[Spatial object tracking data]
::::::::

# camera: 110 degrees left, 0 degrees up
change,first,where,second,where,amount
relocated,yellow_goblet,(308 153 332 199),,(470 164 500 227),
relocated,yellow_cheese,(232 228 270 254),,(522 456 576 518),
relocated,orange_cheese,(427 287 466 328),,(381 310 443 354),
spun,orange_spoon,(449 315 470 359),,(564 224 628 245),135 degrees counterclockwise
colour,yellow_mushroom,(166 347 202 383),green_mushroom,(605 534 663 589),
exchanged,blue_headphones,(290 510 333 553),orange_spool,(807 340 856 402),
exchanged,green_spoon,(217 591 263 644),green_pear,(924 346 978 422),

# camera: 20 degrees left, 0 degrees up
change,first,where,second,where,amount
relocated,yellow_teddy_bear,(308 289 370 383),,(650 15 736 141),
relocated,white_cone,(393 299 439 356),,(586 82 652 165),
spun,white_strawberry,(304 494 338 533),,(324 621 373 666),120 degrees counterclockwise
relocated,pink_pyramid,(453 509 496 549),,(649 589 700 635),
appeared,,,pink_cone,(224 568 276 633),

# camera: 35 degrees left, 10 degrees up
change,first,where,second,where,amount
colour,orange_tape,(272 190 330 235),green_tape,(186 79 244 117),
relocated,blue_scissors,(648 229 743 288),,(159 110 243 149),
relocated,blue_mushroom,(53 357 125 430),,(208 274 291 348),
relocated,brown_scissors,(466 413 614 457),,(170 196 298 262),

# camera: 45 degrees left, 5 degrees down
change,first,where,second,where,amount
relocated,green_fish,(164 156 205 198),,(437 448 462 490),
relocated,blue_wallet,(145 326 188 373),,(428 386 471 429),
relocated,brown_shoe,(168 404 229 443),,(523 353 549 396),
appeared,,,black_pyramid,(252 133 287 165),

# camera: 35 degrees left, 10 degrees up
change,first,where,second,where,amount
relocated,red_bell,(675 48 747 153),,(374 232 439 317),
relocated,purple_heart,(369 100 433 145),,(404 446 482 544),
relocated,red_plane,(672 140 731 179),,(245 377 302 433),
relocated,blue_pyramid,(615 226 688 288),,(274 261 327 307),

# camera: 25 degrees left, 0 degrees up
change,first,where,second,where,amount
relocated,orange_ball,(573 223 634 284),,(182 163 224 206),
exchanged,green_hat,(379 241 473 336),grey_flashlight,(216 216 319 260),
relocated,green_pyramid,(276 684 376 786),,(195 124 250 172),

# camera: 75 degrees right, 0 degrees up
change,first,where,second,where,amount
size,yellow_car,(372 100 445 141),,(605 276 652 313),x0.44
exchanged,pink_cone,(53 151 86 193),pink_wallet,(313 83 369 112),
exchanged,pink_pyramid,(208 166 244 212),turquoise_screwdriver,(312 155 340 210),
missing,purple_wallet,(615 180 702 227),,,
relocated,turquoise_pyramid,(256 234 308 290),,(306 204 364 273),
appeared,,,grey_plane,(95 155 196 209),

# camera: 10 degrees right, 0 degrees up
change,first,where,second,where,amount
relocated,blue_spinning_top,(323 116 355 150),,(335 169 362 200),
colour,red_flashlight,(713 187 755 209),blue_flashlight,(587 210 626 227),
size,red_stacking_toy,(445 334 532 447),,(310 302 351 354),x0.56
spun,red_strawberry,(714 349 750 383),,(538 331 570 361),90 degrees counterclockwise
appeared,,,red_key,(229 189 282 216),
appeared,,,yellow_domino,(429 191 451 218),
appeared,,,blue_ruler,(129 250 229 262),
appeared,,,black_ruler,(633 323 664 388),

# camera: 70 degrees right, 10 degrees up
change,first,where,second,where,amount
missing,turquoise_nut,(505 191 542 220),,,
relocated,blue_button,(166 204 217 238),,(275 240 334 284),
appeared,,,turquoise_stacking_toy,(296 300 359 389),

::::::::

Retype the records above exactly, so that no line differs from its source.

## [Answer below]
# camera: 110 degrees left, 0 degrees up
change,first,where,second,where,amount
relocated,yellow_goblet,(308 153 332 199),,(470 164 500 227),
relocated,yellow_cheese,(232 228 270 254),,(522 456 576 518),
relocated,orange_cheese,(427 287 466 328),,(381 310 443 354),
spun,orange_spoon,(449 315 470 359),,(564 224 628 245),135 degrees counterclockwise
colour,yellow_mushroom,(166 347 202 383),green_mushroom,(605 534 663 589),
exchanged,blue_headphones,(290 510 333 553),orange_spool,(807 340 856 402),
exchanged,green_spoon,(217 591 263 644),green_pear,(924 346 978 422),

# camera: 20 degrees left, 0 degrees up
change,first,where,second,where,amount
relocated,yellow_teddy_bear,(308 289 370 383),,(650 15 736 141),
relocated,white_cone,(393 299 439 356),,(586 82 652 165),
spun,white_strawberry,(304 494 338 533),,(324 621 373 666),120 degrees counterclockwise
relocated,pink_pyramid,(453 509 496 549),,(649 589 700 635),
appeared,,,pink_cone,(224 568 276 633),

# camera: 35 degrees left, 10 degrees up
change,first,where,second,where,amount
colour,orange_tape,(272 190 330 235),green_tape,(186 79 244 117),
relocated,blue_scissors,(648 229 743 288),,(159 110 243 149),
relocated,blue_mushroom,(53 357 125 430),,(208 274 291 348),
relocated,brown_scissors,(466 413 614 457),,(170 196 298 262),

# camera: 45 degrees left, 5 degrees down
change,first,where,second,where,amount
relocated,green_fish,(164 156 205 198),,(437 448 462 490),
relocated,blue_wallet,(145 326 188 373),,(428 386 471 429),
relocated,brown_shoe,(168 404 229 443),,(523 353 549 396),
appeared,,,black_pyramid,(252 133 287 165),

# camera: 35 degrees left, 10 degrees up
change,first,where,second,where,amount
relocated,red_bell,(675 48 747 153),,(374 232 439 317),
relocated,purple_heart,(369 100 433 145),,(404 446 482 544),
relocated,red_plane,(672 140 731 179),,(245 377 302 433),
relocated,blue_pyramid,(615 226 688 288),,(274 261 327 307),

# camera: 25 degrees left, 0 degrees up
change,first,where,second,where,amount
relocated,orange_ball,(573 223 634 284),,(182 163 224 206),
exchanged,green_hat,(379 241 473 336),grey_flashlight,(216 216 319 260),
relocated,green_pyramid,(276 684 376 786),,(195 124 250 172),

# camera: 75 degrees right, 0 degrees up
change,first,where,second,where,amount
size,yellow_car,(372 100 445 141),,(605 276 652 313),x0.44
exchanged,pink_cone,(53 151 86 193),pink_wallet,(313 83 369 112),
exchanged,pink_pyramid,(208 166 244 212),turquoise_screwdriver,(312 155 340 210),
missing,purple_wallet,(615 180 702 227),,,
relocated,turquoise_pyramid,(256 234 308 290),,(306 204 364 273),
appeared,,,grey_plane,(95 155 196 209),

# camera: 10 degrees right, 0 degrees up
change,first,where,second,where,amount
relocated,blue_spinning_top,(323 116 355 150),,(335 169 362 200),
colour,red_flashlight,(713 187 755 209),blue_flashlight,(587 210 626 227),
size,red_stacking_toy,(445 334 532 447),,(310 302 351 354),x0.56
spun,red_strawberry,(714 349 750 383),,(538 331 570 361),90 degrees counterclockwise
appeared,,,red_key,(229 189 282 216),
appeared,,,yellow_domino,(429 191 451 218),
appeared,,,blue_ruler,(129 250 229 262),
appeared,,,black_ruler,(633 323 664 388),

# camera: 70 degrees right, 10 degrees up
change,first,where,second,where,amount
missing,turquoise_nut,(505 191 542 220),,,
relocated,blue_button,(166 204 217 238),,(275 240 334 284),
appeared,,,turquoise_stacking_toy,(296 300 359 389),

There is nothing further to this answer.